Work task: Everything except the pictures should be printed exactly as it appears in the records.

------------------------------

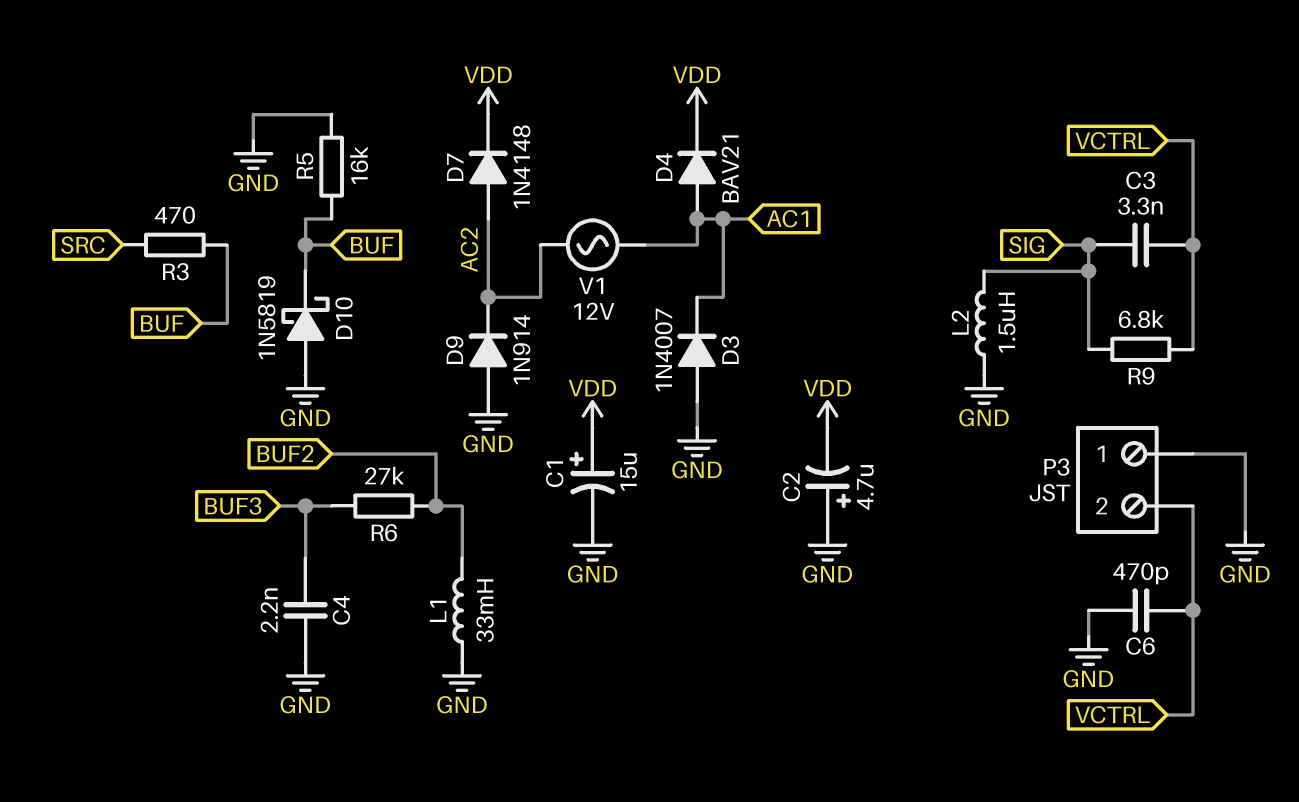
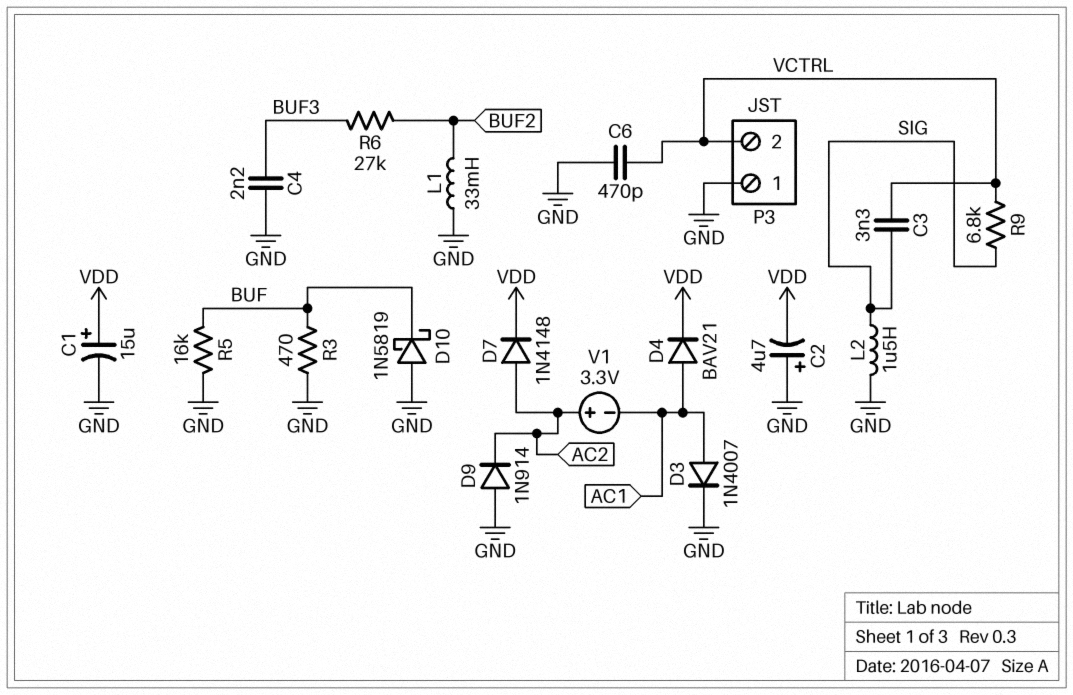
D3: diode 1N4007 (A GND, K AC1) -> diode 1N4007 (A AC1, K GND)
R3: 470 (BUF, SRC) -> 470 (BUF, GND)
V1: AC 12V (AC1, AC2) -> 3.3V (plus AC2, minus AC1)

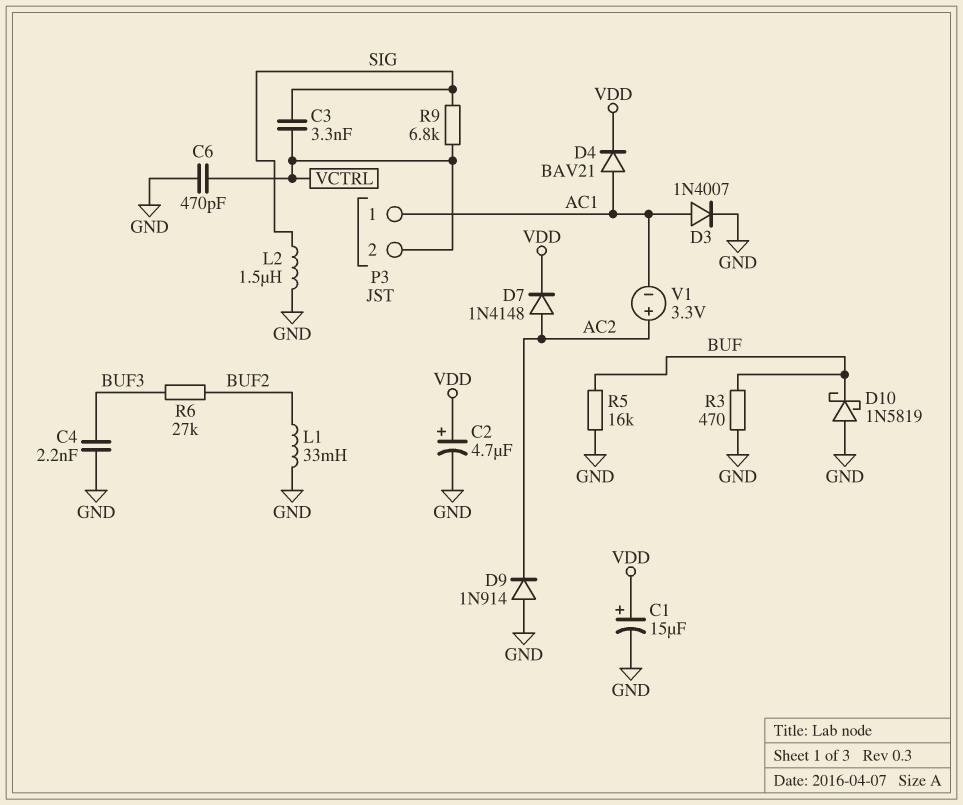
C2: 4.7uF (plus GND, minus VDD) -> 4.7uF (plus VDD, minus GND)
P3 pin 1: GND -> AC1

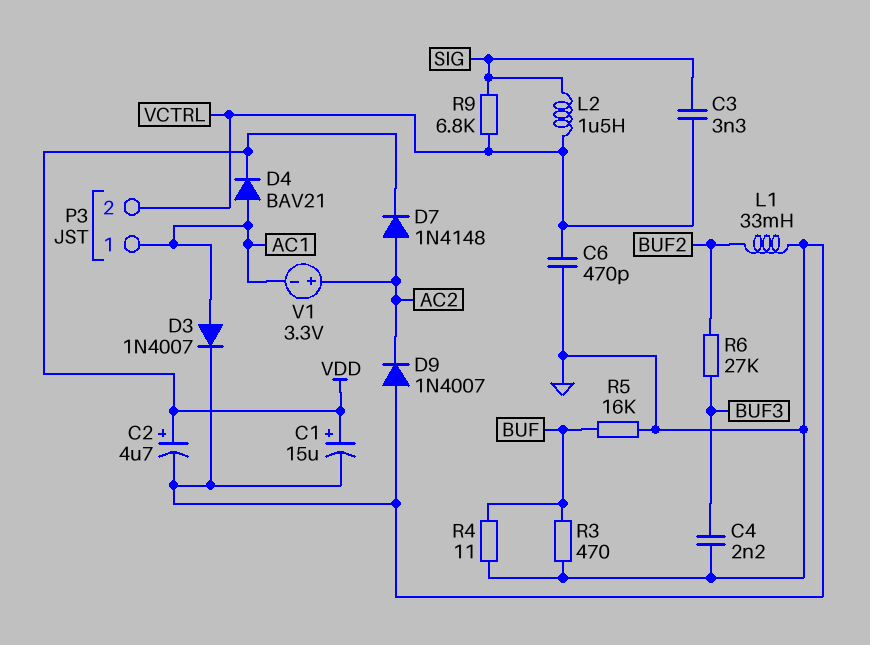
D9: diode 1N914 (A GND, K AC2) -> diode 1N4007 (A GND, K AC2)
D10: schottky 1N5819 (A GND, K BUF) -> none
L2: 1.5uH (GND, SIG) -> 1.5uH (SIG, VCTRL)
R4: none -> 11 (BUF, GND)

------------------------------

Solution to this problem:
D3: diode 1N4007 (A GND, K AC1) -> diode 1N4007 (A AC1, K GND)
R3: 470 (BUF, SRC) -> 470 (BUF, GND)
V1: AC 12V (AC1, AC2) -> 3.3V (plus AC2, minus AC1)

C2: 4.7uF (plus GND, minus VDD) -> 4.7uF (plus VDD, minus GND)
P3 pin 1: GND -> AC1

D9: diode 1N914 (A GND, K AC2) -> diode 1N4007 (A GND, K AC2)
D10: schottky 1N5819 (A GND, K BUF) -> none
L2: 1.5uH (GND, SIG) -> 1.5uH (SIG, VCTRL)
R4: none -> 11 (BUF, GND)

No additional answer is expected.